>> Start DATA FOR THIS TASK

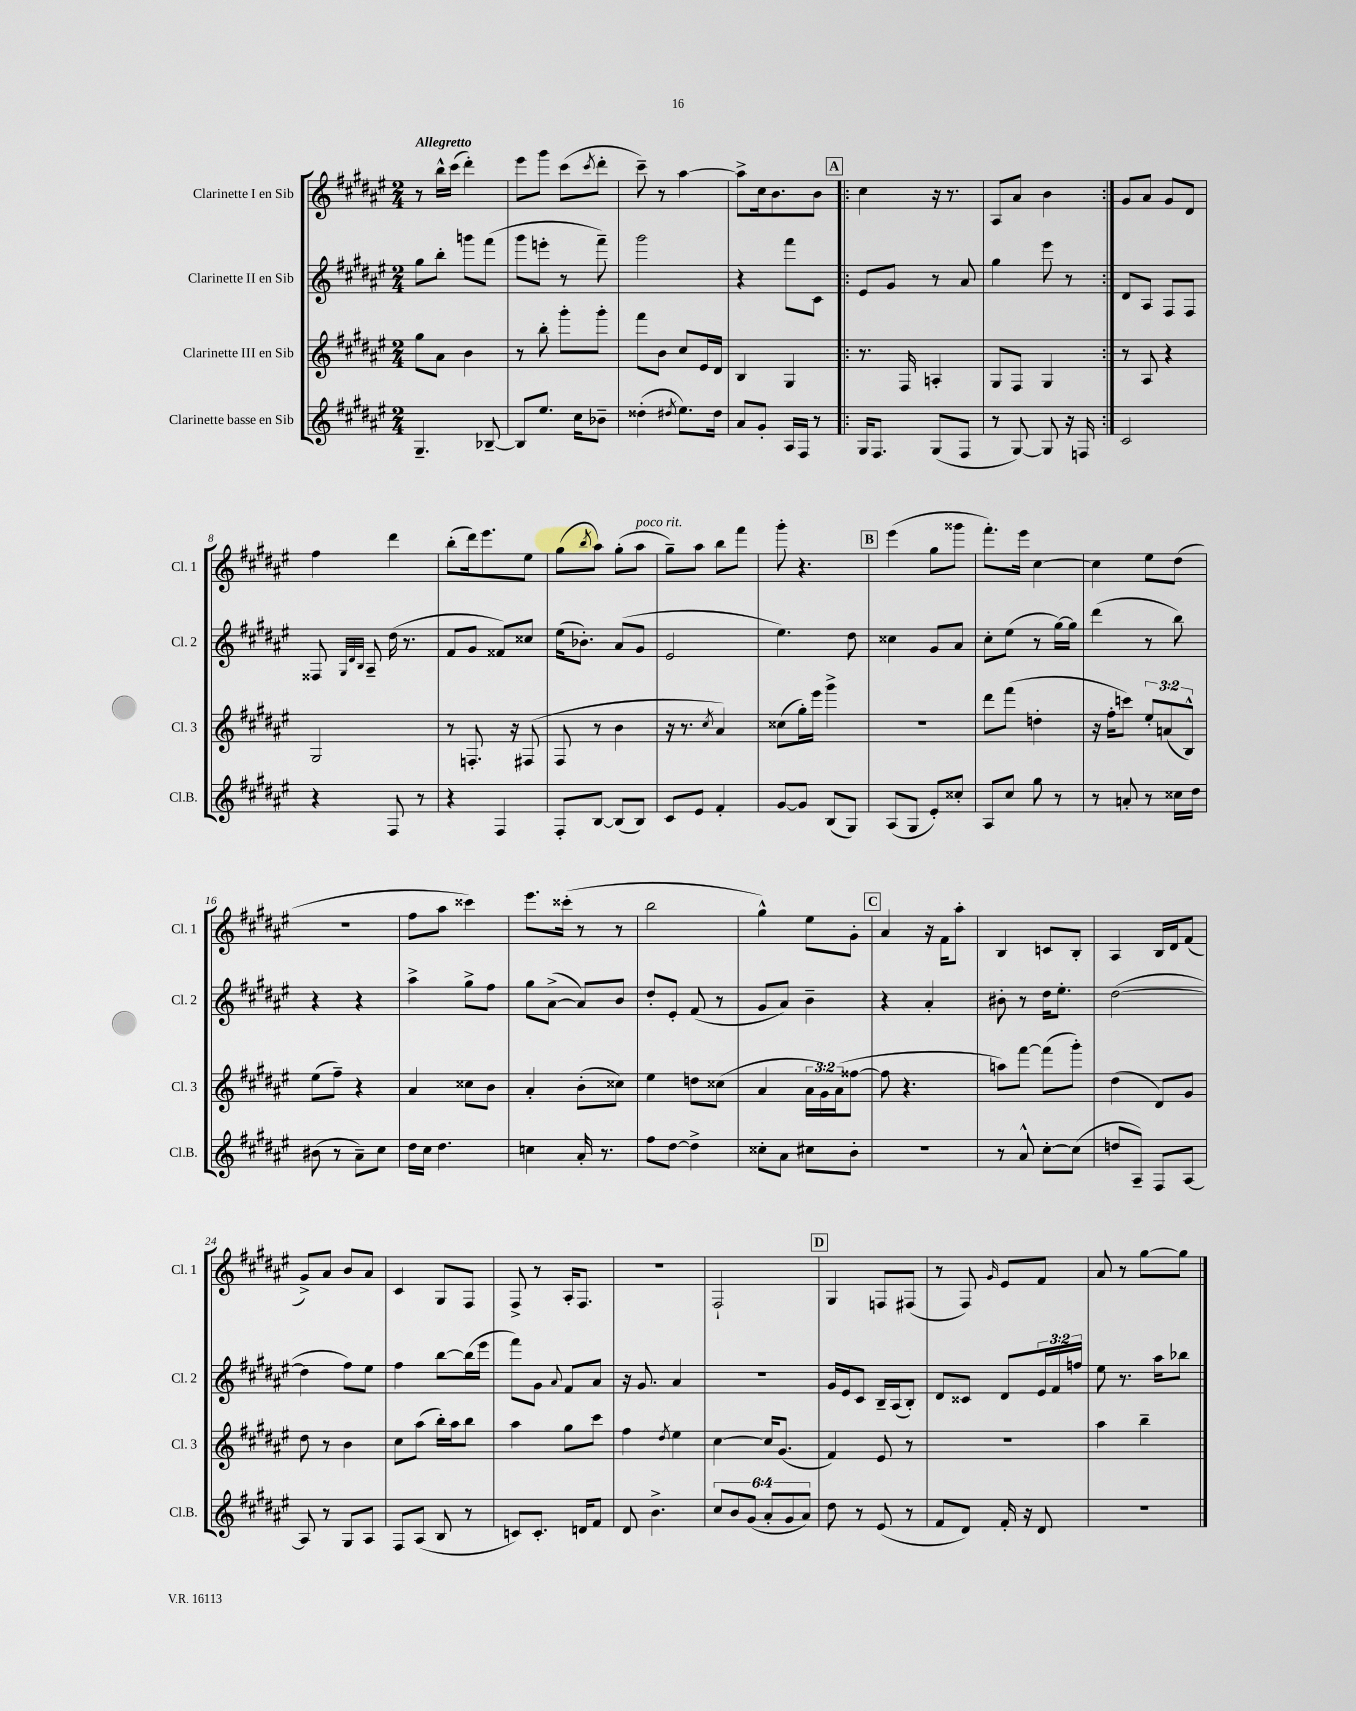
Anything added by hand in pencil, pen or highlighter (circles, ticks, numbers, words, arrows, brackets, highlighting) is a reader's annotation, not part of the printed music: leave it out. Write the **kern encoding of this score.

**kern	**kern	**kern	**kern
*staff4	*staff3	*staff2	*staff1
*clefG2	*clefG2	*clefG2	*clefG2
*k[f#c#g#d#a#e#]	*k[f#c#g#d#a#e#]	*k[f#c#g#d#a#e#]	*k[f#c#g#d#a#e#]
*M2/4	*M2/4	*M2/4	*M2/4
4.G#~/	8gg#\L	8gg#\L	8r
.	8a#\J	8bb'\J	16bb^^\LL
.	.	.	(16ccc#\JJ
.	4b\	8ggg\L	4ddd#'\)
[8B-~/	.	(8fff#\J	.
=	=	=	=
8B-/]L	8r	8ggg#\L	8eee#\L
8.ee#/J	8bb'\	8eee'\J	8ggg#\J
.	8ggg#'\L	8r	(8ccc#\L
16cc#\LK	.	.	.
.	.	.	8qccc#/
8b-~\J	8ggg#'\J	8fff#~\)	8ddd#'\J
=	=	=	=
(4dd##'\	8fff#\L	2ggg#\	8ccc#~\)
.	8b\J	.	8r
8qdd#/	.	.	.
8.ee#\L)	8cc#/L	.	[4aa#\
.	16e#/L	.	.
16dd#\Jk	16d#/JJ	.	.
=	=	=	=
8a#/L	4B/	4r	8aa#^\]L
8g#'/J	.	.	16cc#\k
.	.	.	8.b\
16A#/LL	4G#/	8fff#\L	.
16F#/JJ	.	.	.
8r	.	8c#\J	8b\J
=!|:	=!|:	=!|:	=!|:
16G#/LK	8.r	8e#/L	4cc#\
8.F#/J	.	.	.
.	.	8g#/J	.
.	16F#/	.	.
(8G#/L	4A'/	8r	16r
.	.	.	8.r
8F#/J	.	8a#/	.
=	=	=	=
8r	8G#/L	4gg#\	8A#/L
[8G#/)	8F#/J	.	8a#/J
8G#/]	4G#/	8eee#\	4b\
16r	.	8r	.
16F/	.	.	.
=:|!	=:|!	=:|!	=:|!
2c#/	8r	8d#/L	8g#/L
.	8A#/	8A#/J	8a#/J
.	4r	8F#/L	8g#/L
.	.	8F#/J	8d#/J
=	=	=	=
4r	2G#/	8F##/	4ff#\
.	.	32qqG#/LLL	.
.	.	32qqd#/	.
.	.	32qqB/JJJ	.
.	.	8A#~/	.
8F#/	.	(16dd#\	4ddd#\
.	.	8.r	.
8r	.	.	.
=	=	=	=
4r	8r	8f#/L	(8bb'\L
.	8.F'/	8g#/J	16ddd#\k)
.	.	.	8.eee#\
4F#/	.	8f##/L)	.
.	16r	.	.
.	(8F#/	8cc##/J	8ee#\J
=	=	=	=
8F#'/L	8F#/	(16ee#\LK	(8gg#\L
.	.	8.b-'\J)	.
.	.	.	8qbb/
[8B/J	8r	.	8aa#\J)
(8B/]L	4b\	(8a#/L	(8gg#'\L
8B/J)	.	8g#/J	8aa#\J
=	=	=	=
8c#/L	16r	2e#/	8gg#~\L)
.	8.r	.	.
8e#/J	.	.	8aa#\J
.	8qcc#/	.	.
4f#'/	4a#/)	.	8bb\L
.	.	.	8fff#\J
=	=	=	=
[8g#/L	(8cc##\L	4.ee#\)	8ggg#'\
8g#/]J	16gg#'\L)	.	4.r
.	16eee#\JJ	.	.
(8B/L	4ggg#^\	.	.
8G#/J)	.	8dd#\	.
=	=	=	=
(8A#/L	2r	4cc##\	(4eee#\
8G#/J	.	.	.
8e#'/L)	.	8g#/L	8gg#\L
8cc##'/J	.	8a#/J	8ggg##\J
=	=	=	=
8A#/L	8ddd#\L	8cc#'\L	8.fff#'\L)
8cc#/J	(8fff#\J	(8ee#\J	.
.	.	.	16eee#\Jk
8gg#\	4dd'\	8r	[4cc#\
8r	.	[16gg#\LL)	.
.	.	16gg#\]JJ	.
=	=	=	=
8r	16r	(4ddd#\	4cc#\]
.	16ff#'\LK	.	.
8a'/	8ccc\J)	.	.
8r	12ee#'/L	8r	8ee#\L
.	(12a/	.	.
16cc##\LL	.	8bb\)	(8dd#\J
.	12B^^/J)	.	.
16dd#\JJ	.	.	.
=	=	=	=
(8b#\	(8ee#\L	4r	2r
8r	8ff#~\J)	.	.
8a#~\L)	4r	4r	.
8cc#\J	.	.	.
=	=	=	=
16dd#\LL	4a#/	4aa#^\	8ff#\L
16cc#\JJ	.	.	.
4.dd#\	.	.	8aa#\J
.	8cc##\L	8gg#^\L	4ccc##\)
.	8b\J	8ff#\J	.
=	=	=	=
4cc\	4a#'/	8gg#\L	8.eee#\L
.	.	([8a#^\J	.
.	.	.	(16ccc##'\Jk
16a#'/	(8b'\L	8a#/]L)	8r
8.r	.	.	.
.	8cc##\J)	8b/J	8r
=	=	=	=
8ff#\L	4ee#\	8dd#'/L	2bb\
[8dd#\J	.	8e#'/J	.
4dd#^\]	8dd\L	(8f#/	.
.	(8cc##\J	8r	.
=	=	=	=
8cc##'\L	4a#/	8g#/L	4gg#^^\)
8a#\J	.	8a#/J)	.
8cc#\L	24a#\LL	4b~\	8ee#\L
.	24g#\)	.	.
.	(24a#\J	.	.
8b'\J	[8ff##\J	.	8g#'\J
=	=	=	=
2r	8ff##\]	4r	4a#/
.	4.r	.	.
.	.	4a#'/	16r
.	.	.	16f#\LK
.	.	.	8aa#'\J
=	=	=	=
8r	8aa\L)	8b#'\	4B/
8a#^^/	[8fff#\J	8r	.
[8cc#'\L	(8fff#\]L	16dd#\LK	8c/L
.	.	8.ee#'\J	.
(8cc#\]J	8ggg#'\J)	.	8B'/J
=	=	=	=
8dd/L	(4dd#\	([2dd#\	4A#/
8A#~/J)	.	.	.
8F#/L	8d#/L)	.	16B/LL
.	.	.	16d#/J
[8A#/J	8g#/J	.	(8f#/J
=	=	=	=
8A#/]	8dd#\	4dd#\]	8g#^/L)
8r	8r	.	8a#/J
8G#/L	4b\	8ff#\L)	8b/L
8A#/J	.	8ee#\J	8a#/J
=	=	=	=
8F#/L	8cc#\L	4ff#\	4c#/
(8A#/J	(8aa#\J	.	.
8B/	16bb'\LL)	[8bb\L	8G#/L
.	16aa#\J	.	.
8r	8bb\J	(16bb\]L	8F#/J
.	.	16eee#\JJ	.
=	=	=	=
8c/L)	4aa#\	8fff#\L)	8F#^/
8.c'/J	.	8g#\J	8r
.	.	8qqa#/	.
.	8gg#\L	8f#/L	16A#'/LK
16d/LK	.	.	8.F#/J
8f#/J	8ccc#\J	8a#/J	.
=	=	=	=
8d#/	4ff#\	16r	2r
.	.	8.g#/	.
4.b^\	.	.	.
.	8qdd#/	.	.
.	4ee#\	4a#/	.
=	=	=	=
12cc#/L	[4cc#\	2r	2F#`/
12b/	.	.	.
(12g#/J	.	.	.
12a#'/L	16cc#/]LK	.	.
.	(8.g#/J	.	.
12g#/	.	.	.
12a#/J)	.	.	.
=	=	=	=
8dd#\	4f#/)	16g#/LL	4G#/
.	.	16e#/J	.
8r	.	8c#/J	.
(8e#/	8e#/	16B~/LL	8F/L
.	.	(16A#/J	.
8r	8r	8B'/J)	(8F#/J
=	=	=	=
8f#/L	2r	8d#/L	8r
8d#/J)	.	8c##/J	8F#/)
.	.	.	16qqg#/
16f#'/	.	8d#/L	8e#/L
16r	.	.	.
8d#/	.	24e#/L	8f#/J
.	.	24f#/	.
.	.	24ff/JJ	.
=	=	=	=
2r	4aa#\	8ee#\	8a#/
.	.	8.r	8r
.	4bb~\	.	[8gg#\L
.	.	16aa#\LK	.
.	.	8bb-\J	8gg#\]J
==	==	==	==
*-	*-	*-	*-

>> End DATA FOR THIS TASK

* YOUR INSTRUCTIONS *
Identify every line in the data above that contains the string "kern", and copy each of those lines.

* SOLUTION FOR THIS PROBLEM *
Anything added by hand in pencil, pen or highlighter (circles, ticks, numbers, words, arrows, brackets, highlighting) is a reader's annotation, not part of the printed music: leave it out. Write the **kern encoding of this score.
**kern	**kern	**kern	**kern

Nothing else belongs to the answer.